An exact copy of every entry is needed, without any of the pictures.

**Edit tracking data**
• • • •
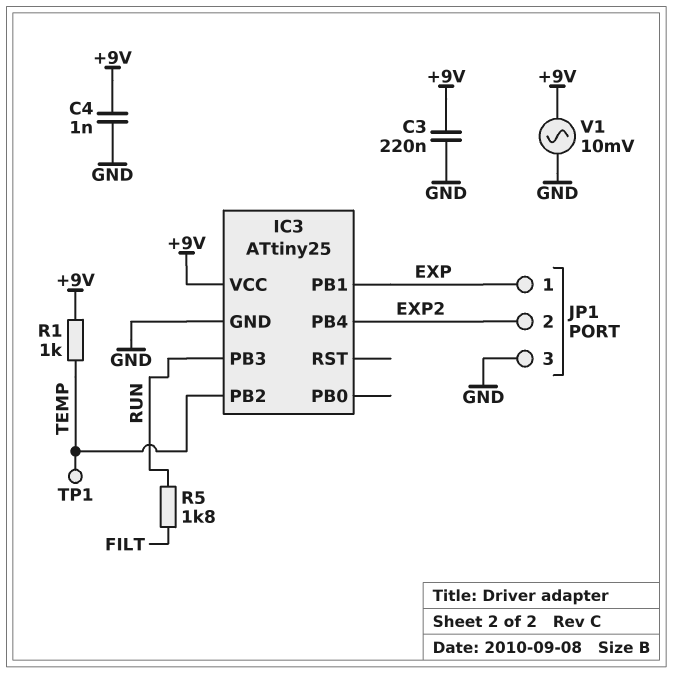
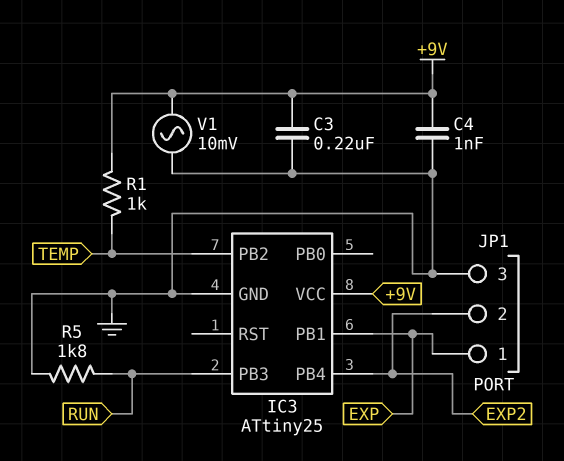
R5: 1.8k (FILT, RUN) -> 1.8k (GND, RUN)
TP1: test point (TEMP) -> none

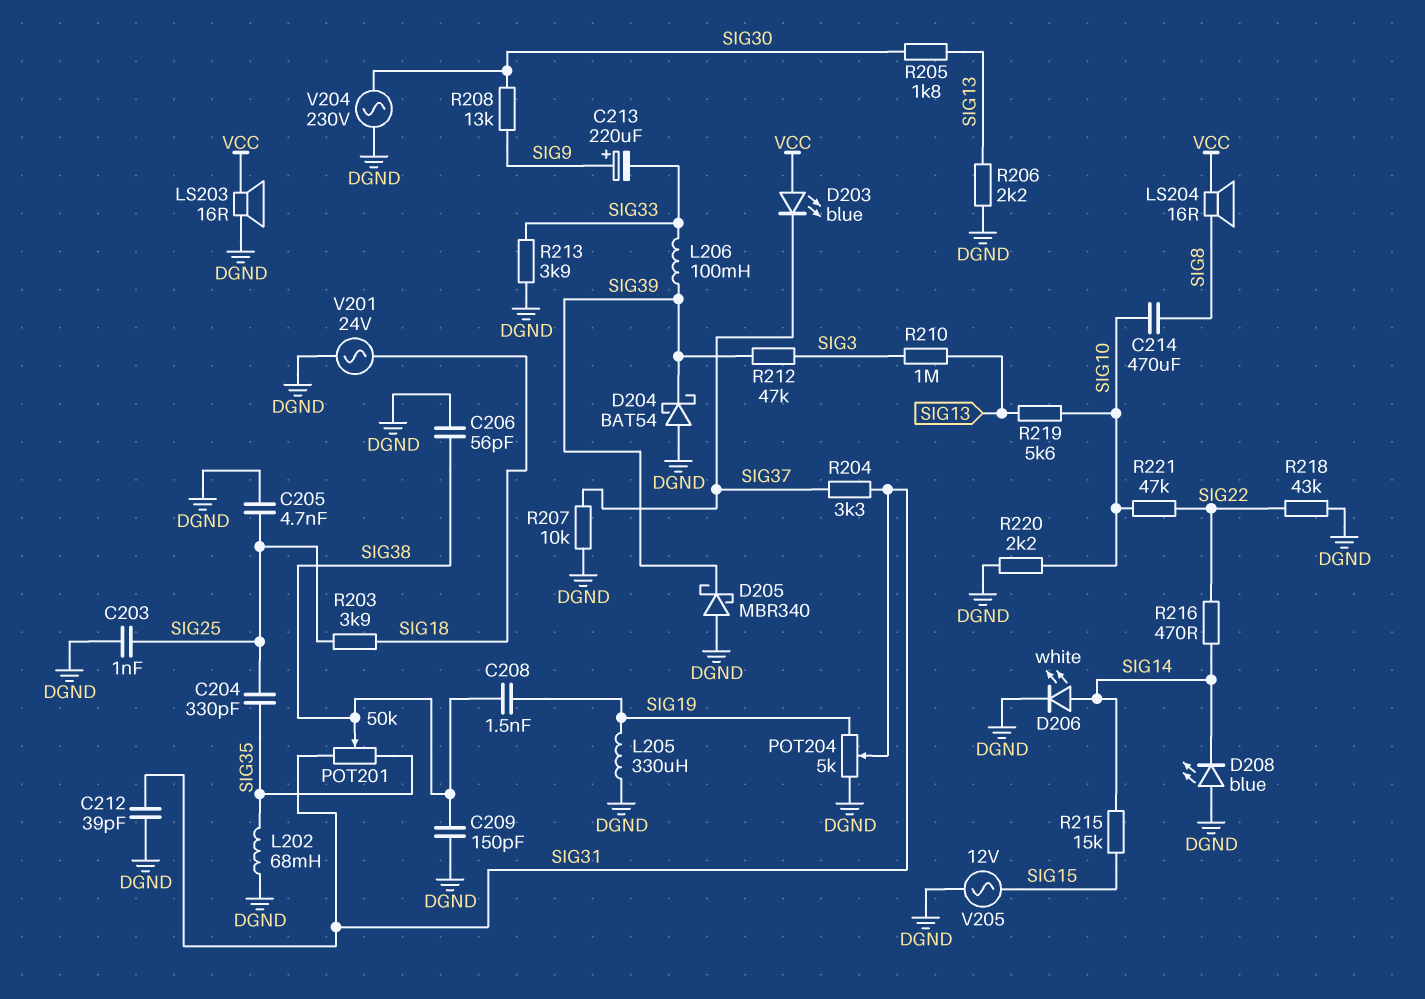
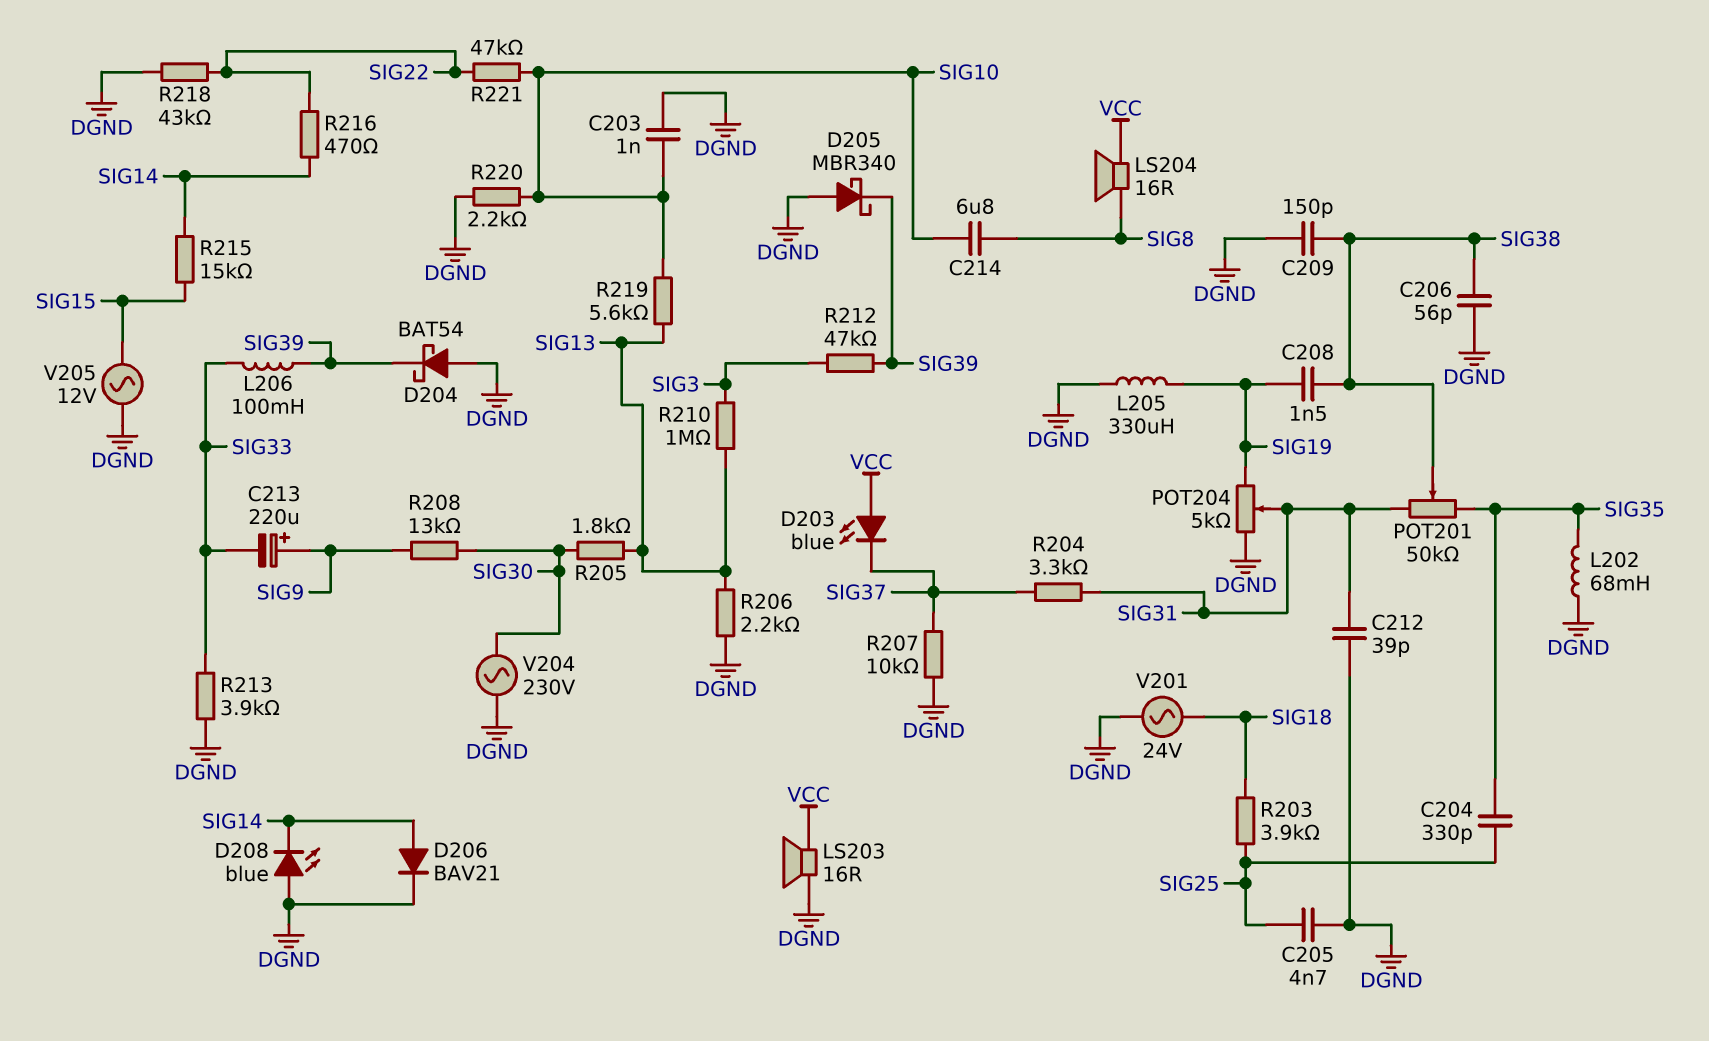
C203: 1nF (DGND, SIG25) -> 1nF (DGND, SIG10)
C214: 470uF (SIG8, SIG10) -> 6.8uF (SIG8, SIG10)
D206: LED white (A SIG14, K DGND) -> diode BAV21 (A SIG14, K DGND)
• • • •
**Answer for this exercise**
R5: 1.8k (FILT, RUN) -> 1.8k (GND, RUN)
TP1: test point (TEMP) -> none

C203: 1nF (DGND, SIG25) -> 1nF (DGND, SIG10)
C214: 470uF (SIG8, SIG10) -> 6.8uF (SIG8, SIG10)
D206: LED white (A SIG14, K DGND) -> diode BAV21 (A SIG14, K DGND)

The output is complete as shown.